**Written request:**
Find each line in the items below that contains the word "blanket" and copy those lines.

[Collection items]

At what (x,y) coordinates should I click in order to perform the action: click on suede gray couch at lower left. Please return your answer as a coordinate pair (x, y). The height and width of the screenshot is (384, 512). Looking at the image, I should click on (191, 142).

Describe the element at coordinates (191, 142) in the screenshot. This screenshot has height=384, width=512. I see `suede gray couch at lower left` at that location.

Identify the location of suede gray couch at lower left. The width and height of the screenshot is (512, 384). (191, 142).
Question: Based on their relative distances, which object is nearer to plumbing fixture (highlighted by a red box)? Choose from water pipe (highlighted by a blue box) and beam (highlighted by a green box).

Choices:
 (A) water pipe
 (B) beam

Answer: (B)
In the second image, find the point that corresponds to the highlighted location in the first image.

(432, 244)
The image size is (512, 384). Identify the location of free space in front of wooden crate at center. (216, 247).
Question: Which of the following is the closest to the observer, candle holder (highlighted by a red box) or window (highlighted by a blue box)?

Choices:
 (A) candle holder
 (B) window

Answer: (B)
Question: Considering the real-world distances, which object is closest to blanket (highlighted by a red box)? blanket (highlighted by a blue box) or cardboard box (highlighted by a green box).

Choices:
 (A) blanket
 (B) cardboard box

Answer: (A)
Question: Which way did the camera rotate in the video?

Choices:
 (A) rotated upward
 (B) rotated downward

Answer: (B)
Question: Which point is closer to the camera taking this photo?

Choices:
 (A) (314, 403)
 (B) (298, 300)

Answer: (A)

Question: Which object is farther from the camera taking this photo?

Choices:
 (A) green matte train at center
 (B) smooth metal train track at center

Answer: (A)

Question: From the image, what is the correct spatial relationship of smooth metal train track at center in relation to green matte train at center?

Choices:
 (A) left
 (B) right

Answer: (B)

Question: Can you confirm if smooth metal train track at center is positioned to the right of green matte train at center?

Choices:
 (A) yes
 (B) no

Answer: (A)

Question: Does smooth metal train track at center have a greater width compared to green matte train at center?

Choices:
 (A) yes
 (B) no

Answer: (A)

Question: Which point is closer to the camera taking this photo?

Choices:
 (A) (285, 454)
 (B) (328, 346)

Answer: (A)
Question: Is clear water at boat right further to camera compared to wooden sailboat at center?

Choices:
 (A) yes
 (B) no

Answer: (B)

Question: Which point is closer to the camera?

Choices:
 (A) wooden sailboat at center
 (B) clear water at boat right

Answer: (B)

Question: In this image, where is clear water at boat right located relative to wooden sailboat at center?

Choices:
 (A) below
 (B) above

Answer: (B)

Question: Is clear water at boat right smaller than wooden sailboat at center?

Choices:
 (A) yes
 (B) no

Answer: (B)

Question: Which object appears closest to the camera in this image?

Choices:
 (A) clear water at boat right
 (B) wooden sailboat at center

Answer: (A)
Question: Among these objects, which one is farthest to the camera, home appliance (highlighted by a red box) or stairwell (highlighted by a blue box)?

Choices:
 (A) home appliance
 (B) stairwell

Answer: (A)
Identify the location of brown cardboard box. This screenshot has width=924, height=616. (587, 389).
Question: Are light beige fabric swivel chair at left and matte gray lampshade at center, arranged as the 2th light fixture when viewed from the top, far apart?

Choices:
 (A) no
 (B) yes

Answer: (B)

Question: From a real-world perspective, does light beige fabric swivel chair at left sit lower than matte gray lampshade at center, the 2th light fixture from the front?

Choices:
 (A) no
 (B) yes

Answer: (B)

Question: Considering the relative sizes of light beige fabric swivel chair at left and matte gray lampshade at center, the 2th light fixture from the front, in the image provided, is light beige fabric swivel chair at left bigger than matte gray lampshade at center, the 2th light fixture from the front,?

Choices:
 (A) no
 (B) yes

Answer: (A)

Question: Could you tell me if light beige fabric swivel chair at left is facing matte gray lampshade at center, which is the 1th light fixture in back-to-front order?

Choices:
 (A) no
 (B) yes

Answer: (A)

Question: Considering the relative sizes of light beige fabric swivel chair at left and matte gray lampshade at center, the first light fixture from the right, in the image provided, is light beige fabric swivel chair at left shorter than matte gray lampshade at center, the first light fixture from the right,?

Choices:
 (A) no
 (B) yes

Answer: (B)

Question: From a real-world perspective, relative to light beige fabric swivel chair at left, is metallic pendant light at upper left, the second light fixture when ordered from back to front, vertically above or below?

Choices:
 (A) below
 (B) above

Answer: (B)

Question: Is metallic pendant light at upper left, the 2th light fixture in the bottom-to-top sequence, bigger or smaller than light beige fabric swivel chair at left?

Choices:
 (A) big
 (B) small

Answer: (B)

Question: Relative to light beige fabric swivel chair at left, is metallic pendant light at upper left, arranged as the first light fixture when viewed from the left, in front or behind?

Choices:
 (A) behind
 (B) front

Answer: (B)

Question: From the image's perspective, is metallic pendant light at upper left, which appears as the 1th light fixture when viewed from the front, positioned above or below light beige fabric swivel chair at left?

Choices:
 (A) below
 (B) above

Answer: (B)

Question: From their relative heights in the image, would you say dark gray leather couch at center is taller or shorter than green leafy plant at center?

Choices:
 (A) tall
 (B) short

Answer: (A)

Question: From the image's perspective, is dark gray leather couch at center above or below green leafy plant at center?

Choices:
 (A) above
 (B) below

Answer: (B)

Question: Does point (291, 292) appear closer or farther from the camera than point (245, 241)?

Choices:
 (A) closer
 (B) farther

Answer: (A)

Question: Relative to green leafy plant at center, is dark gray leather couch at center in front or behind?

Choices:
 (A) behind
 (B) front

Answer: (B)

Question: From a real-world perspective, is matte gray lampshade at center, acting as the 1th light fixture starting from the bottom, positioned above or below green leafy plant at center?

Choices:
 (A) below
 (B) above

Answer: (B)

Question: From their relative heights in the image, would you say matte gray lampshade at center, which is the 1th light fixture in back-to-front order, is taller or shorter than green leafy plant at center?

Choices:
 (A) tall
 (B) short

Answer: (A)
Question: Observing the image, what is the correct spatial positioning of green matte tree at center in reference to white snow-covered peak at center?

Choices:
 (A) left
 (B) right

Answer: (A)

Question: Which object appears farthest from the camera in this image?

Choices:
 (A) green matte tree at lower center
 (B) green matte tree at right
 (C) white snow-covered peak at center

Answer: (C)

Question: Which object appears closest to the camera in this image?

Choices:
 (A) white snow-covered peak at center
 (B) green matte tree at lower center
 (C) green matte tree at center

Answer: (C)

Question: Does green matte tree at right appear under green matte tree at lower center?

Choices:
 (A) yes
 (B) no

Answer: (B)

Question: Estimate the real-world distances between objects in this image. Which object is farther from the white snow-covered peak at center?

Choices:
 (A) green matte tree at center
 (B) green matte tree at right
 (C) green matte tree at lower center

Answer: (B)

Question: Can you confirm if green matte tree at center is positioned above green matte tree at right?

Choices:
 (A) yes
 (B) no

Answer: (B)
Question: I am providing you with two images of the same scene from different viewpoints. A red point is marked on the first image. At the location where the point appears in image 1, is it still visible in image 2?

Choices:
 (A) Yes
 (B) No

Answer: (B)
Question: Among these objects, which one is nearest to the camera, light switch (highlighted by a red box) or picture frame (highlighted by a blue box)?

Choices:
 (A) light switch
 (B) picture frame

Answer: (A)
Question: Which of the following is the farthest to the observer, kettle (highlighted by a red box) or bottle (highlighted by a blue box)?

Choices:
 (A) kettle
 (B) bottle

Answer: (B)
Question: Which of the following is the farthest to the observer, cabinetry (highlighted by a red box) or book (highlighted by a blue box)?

**The output:**
Question: Considering the real-world distances, which object is closest to blanket (highlighted by a red box)? blanket (highlighted by a blue box) or cardboard box (highlighted by a green box).
 (A) blanket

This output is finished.